Record excerpts: Begin

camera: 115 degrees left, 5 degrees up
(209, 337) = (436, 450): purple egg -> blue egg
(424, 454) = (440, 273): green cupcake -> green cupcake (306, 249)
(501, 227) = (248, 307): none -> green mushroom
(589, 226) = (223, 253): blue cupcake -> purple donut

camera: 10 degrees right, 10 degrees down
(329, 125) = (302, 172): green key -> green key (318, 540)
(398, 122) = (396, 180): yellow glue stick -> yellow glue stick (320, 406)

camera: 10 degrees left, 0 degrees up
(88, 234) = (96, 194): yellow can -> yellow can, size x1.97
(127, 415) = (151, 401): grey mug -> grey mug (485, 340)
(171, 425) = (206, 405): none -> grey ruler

Record excerpts: End

[Assignment]:
Display each line of the data where "cupcake" occurs.

[Task result]:
(424, 454) = (440, 273): green cupcake -> green cupcake (306, 249)
(589, 226) = (223, 253): blue cupcake -> purple donut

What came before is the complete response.